Task goal >> In the records below, begin at the line containing "The purple pot" and end at the line containing "The second view gained the gray pot"; quote every line in that span exactly, including both boundary lines, and no others.

Segment Start: Exercise inputs

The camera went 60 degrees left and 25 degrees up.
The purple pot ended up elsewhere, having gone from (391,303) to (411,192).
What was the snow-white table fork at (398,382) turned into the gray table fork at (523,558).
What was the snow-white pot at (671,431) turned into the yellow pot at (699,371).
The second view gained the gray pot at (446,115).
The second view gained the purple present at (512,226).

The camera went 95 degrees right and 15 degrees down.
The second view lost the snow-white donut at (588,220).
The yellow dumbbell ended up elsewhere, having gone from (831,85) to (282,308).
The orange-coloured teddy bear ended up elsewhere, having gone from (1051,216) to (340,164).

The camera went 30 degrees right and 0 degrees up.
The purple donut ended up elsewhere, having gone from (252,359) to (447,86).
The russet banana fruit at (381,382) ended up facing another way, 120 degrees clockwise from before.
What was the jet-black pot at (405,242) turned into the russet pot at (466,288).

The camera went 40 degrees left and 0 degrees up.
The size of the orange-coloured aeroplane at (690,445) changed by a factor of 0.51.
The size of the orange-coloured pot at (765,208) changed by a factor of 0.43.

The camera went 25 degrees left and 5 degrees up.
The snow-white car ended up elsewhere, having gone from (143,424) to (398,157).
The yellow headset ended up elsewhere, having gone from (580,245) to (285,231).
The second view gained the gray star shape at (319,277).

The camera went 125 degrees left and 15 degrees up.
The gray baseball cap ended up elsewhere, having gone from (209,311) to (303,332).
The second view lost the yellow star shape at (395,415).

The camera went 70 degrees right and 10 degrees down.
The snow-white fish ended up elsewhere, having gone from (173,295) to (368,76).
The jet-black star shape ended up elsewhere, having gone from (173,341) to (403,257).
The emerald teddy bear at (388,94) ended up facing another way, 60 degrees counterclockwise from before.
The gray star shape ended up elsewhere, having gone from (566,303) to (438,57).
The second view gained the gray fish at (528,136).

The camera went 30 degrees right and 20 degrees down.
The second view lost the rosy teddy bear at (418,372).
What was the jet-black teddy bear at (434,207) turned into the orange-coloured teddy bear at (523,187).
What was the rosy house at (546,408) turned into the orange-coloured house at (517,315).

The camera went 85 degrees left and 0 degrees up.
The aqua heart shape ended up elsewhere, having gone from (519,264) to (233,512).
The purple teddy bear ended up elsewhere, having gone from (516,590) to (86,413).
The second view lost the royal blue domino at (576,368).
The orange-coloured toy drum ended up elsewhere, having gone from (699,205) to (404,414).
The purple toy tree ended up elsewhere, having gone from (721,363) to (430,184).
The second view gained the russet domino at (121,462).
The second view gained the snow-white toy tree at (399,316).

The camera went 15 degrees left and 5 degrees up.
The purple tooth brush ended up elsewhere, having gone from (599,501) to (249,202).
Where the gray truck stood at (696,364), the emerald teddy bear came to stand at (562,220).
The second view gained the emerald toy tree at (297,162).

Segment End: Exercise inputs

Problem solution >>
The purple pot ended up elsewhere, having gone from (391,303) to (411,192).
What was the snow-white table fork at (398,382) turned into the gray table fork at (523,558).
What was the snow-white pot at (671,431) turned into the yellow pot at (699,371).
The second view gained the gray pot at (446,115).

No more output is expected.